(Object state change records)
+---+
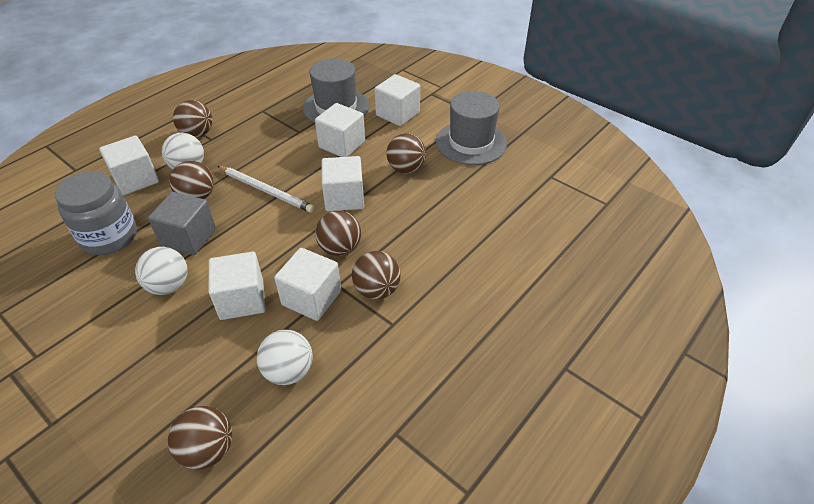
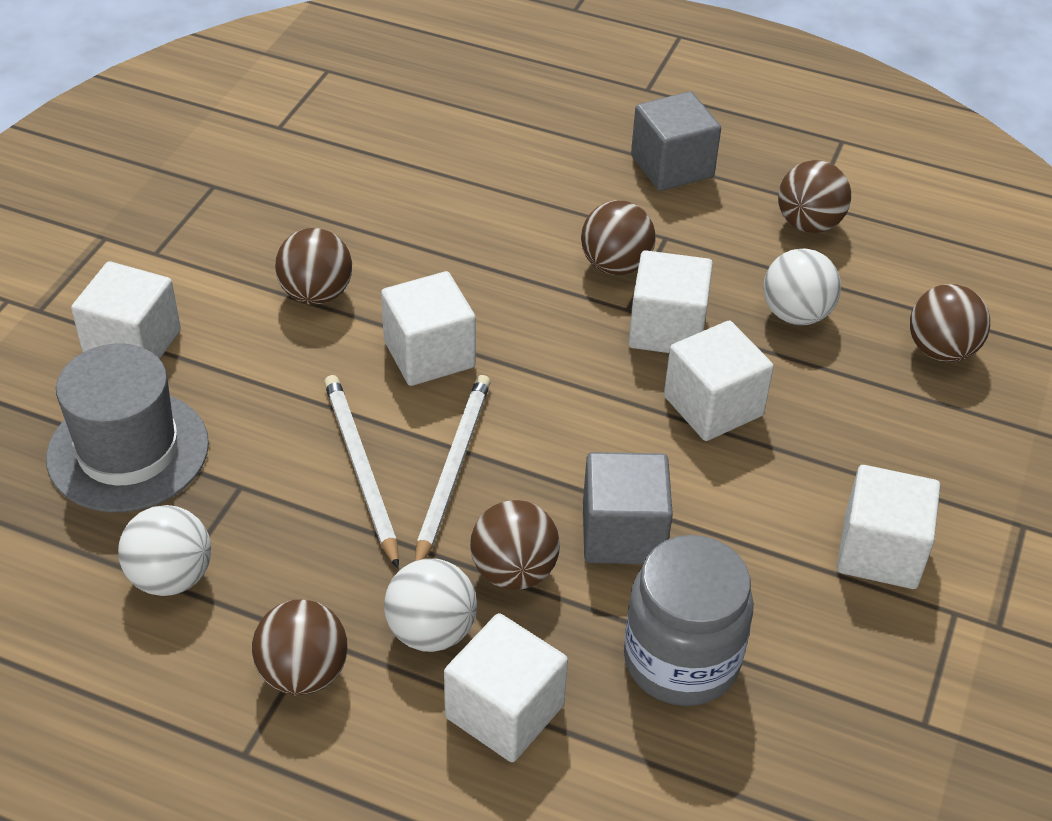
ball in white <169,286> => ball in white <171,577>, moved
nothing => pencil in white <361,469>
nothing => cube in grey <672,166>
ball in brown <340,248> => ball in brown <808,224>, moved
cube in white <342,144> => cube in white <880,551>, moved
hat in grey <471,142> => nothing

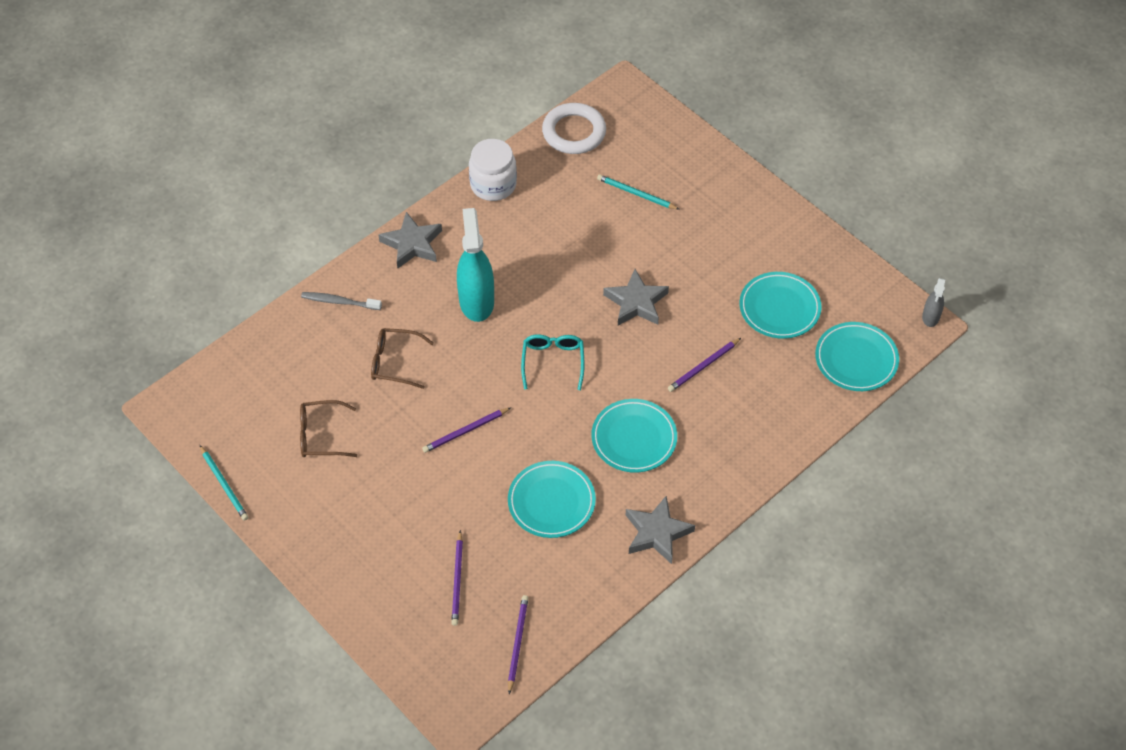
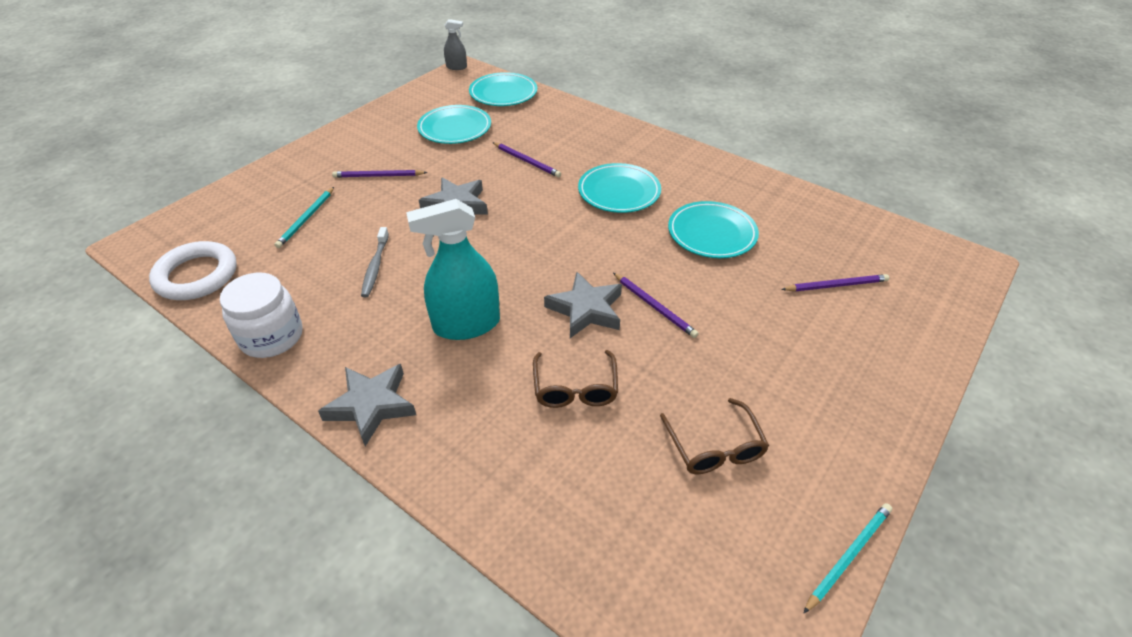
pencil in purple <517,643> => pencil in purple <378,176>, moved
toothbrush in grey <339,302> => toothbrush in grey <375,266>, moved
star in grey <657,533> => star in grey <586,309>, moved
glasses in turquoise <553,362> => nothing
+---+
> _YOUR TASK_
Give back the records above exactly, with no pictures.

> _FINISHED EXERCISE_
ball in white <169,286> => ball in white <171,577>, moved
nothing => pencil in white <361,469>
nothing => cube in grey <672,166>
ball in brown <340,248> => ball in brown <808,224>, moved
cube in white <342,144> => cube in white <880,551>, moved
hat in grey <471,142> => nothing

pencil in purple <517,643> => pencil in purple <378,176>, moved
toothbrush in grey <339,302> => toothbrush in grey <375,266>, moved
star in grey <657,533> => star in grey <586,309>, moved
glasses in turquoise <553,362> => nothing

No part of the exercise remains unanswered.